● EXERCISE REQUIREMENTS: All of the entries should be restated word for word, but without their pictures.

● Before and after images:
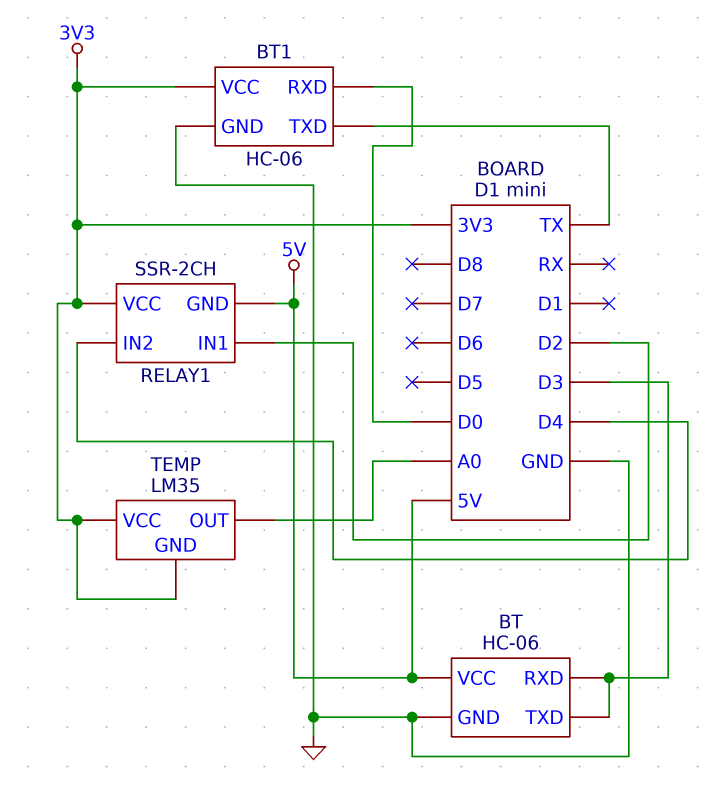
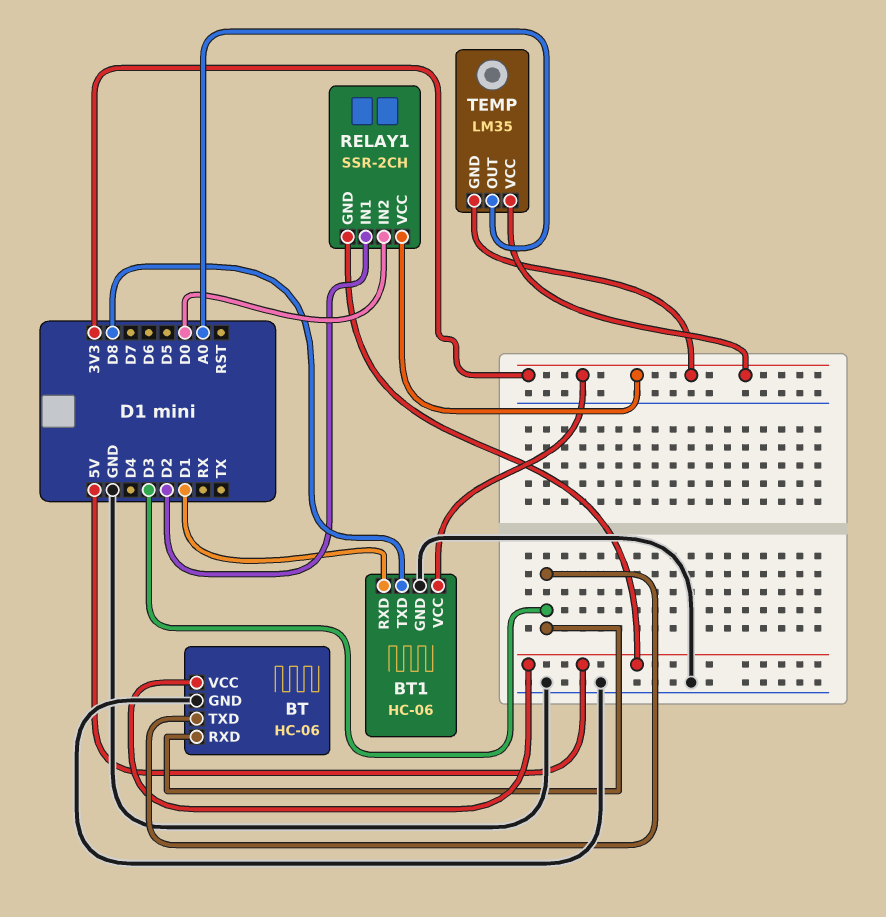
BT1 pin RXD: D0 -> D1
BT1 pin TXD: TX -> D8
RELAY1 pin IN2: D4 -> D0

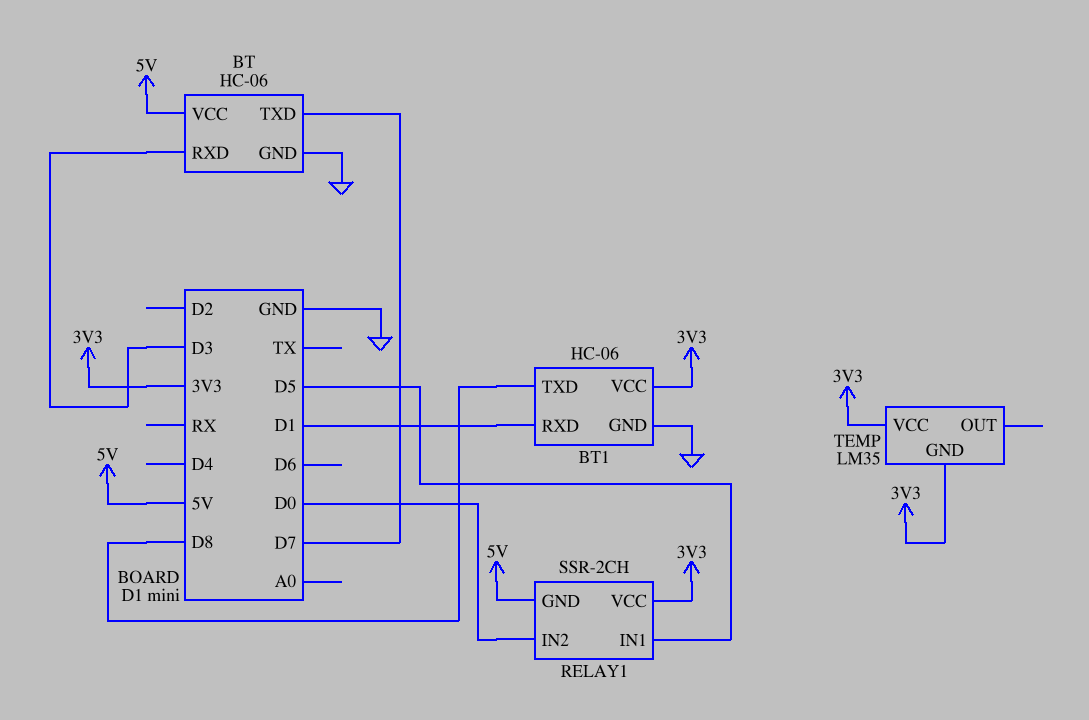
BT pin TXD: D3 -> D7
RELAY1 pin IN1: D2 -> D5
TEMP pin OUT: A0 -> none

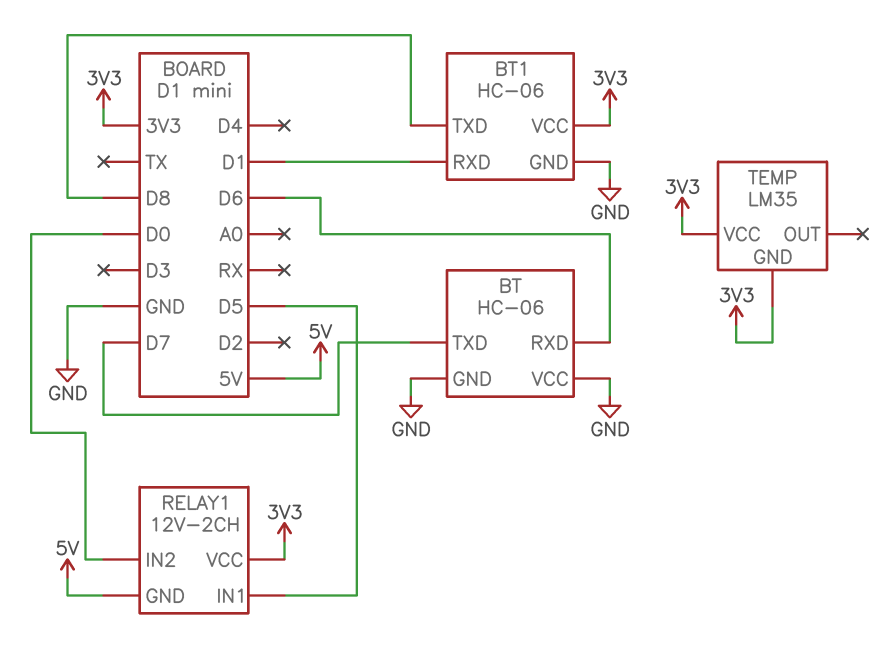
BT pin RXD: D3 -> D6
BT pin VCC: 5V -> GND
RELAY1: SSR-2CH -> 12V-2CH

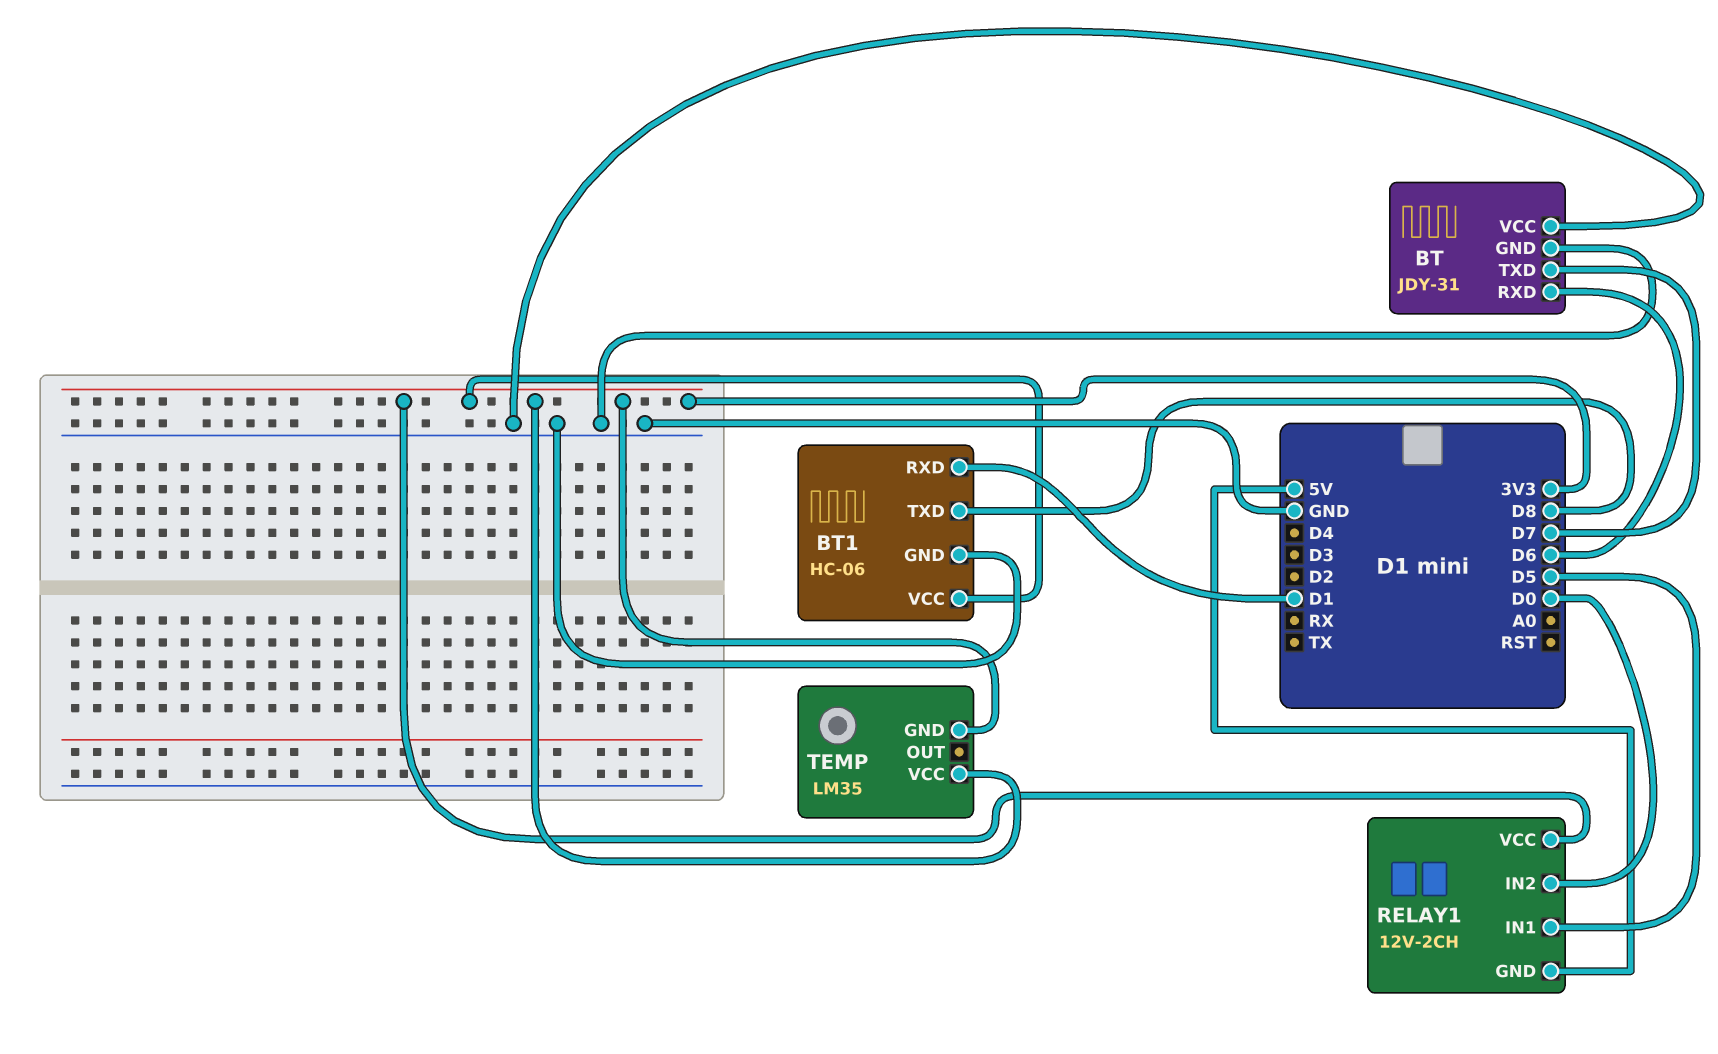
BT: HC-06 -> JDY-31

● OUTPUT OF THE EXERCISE:
BT1 pin RXD: D0 -> D1
BT1 pin TXD: TX -> D8
RELAY1 pin IN2: D4 -> D0

BT pin TXD: D3 -> D7
RELAY1 pin IN1: D2 -> D5
TEMP pin OUT: A0 -> none

BT pin RXD: D3 -> D6
BT pin VCC: 5V -> GND
RELAY1: SSR-2CH -> 12V-2CH

BT: HC-06 -> JDY-31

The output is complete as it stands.